» **Input material**
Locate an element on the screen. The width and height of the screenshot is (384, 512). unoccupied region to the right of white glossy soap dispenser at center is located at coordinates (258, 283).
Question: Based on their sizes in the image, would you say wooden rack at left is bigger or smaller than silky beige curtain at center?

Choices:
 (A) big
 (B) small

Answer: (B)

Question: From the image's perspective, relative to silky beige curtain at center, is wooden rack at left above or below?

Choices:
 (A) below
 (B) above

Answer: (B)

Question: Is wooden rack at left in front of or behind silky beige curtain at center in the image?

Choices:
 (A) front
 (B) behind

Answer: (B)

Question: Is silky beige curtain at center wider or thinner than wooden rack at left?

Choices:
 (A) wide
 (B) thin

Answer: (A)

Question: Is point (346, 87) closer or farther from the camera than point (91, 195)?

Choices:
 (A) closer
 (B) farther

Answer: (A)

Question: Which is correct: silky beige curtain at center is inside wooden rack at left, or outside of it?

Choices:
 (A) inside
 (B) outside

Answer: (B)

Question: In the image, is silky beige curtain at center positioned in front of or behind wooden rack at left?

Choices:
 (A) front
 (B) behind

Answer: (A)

» **Task description**
Copy all of the rows above line for line, without changing any wording, spacing, or order.

» **Answer for this exercise**
Locate an element on the screen. The width and height of the screenshot is (384, 512). unoccupied region to the right of white glossy soap dispenser at center is located at coordinates (258, 283).
Question: Based on their sizes in the image, would you say wooden rack at left is bigger or smaller than silky beige curtain at center?

Choices:
 (A) big
 (B) small

Answer: (B)

Question: From the image's perspective, relative to silky beige curtain at center, is wooden rack at left above or below?

Choices:
 (A) below
 (B) above

Answer: (B)

Question: Is wooden rack at left in front of or behind silky beige curtain at center in the image?

Choices:
 (A) front
 (B) behind

Answer: (B)

Question: Is silky beige curtain at center wider or thinner than wooden rack at left?

Choices:
 (A) wide
 (B) thin

Answer: (A)

Question: Is point (346, 87) closer or farther from the camera than point (91, 195)?

Choices:
 (A) closer
 (B) farther

Answer: (A)

Question: Which is correct: silky beige curtain at center is inside wooden rack at left, or outside of it?

Choices:
 (A) inside
 (B) outside

Answer: (B)

Question: In the image, is silky beige curtain at center positioned in front of or behind wooden rack at left?

Choices:
 (A) front
 (B) behind

Answer: (A)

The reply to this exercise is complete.